WHAT TO PRODUCE »
In total, how many lines of the data contain the word "BUTTON"? Only that number is wanted.

EXTRACTED MATERIAL »

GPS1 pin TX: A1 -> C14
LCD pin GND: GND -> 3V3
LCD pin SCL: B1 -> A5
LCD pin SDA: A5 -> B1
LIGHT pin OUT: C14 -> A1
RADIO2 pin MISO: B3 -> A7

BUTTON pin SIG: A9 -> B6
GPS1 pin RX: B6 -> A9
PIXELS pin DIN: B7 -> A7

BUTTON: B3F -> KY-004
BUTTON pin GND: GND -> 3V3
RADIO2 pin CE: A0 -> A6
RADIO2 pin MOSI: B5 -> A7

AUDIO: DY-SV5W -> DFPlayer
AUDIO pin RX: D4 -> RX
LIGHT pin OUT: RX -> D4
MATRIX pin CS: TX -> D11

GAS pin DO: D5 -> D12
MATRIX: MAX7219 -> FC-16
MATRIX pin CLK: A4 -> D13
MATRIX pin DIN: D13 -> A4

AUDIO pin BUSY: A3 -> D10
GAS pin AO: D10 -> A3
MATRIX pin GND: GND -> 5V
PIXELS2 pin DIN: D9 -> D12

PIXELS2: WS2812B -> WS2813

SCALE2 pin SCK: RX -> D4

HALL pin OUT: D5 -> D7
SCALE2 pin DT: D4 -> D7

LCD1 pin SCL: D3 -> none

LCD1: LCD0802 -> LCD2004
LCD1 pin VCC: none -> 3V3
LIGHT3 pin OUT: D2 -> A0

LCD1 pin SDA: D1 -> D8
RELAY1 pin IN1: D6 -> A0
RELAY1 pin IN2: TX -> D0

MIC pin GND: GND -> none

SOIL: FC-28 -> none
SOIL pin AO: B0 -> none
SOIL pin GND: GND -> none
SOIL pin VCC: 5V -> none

ANSWER SPACE »
3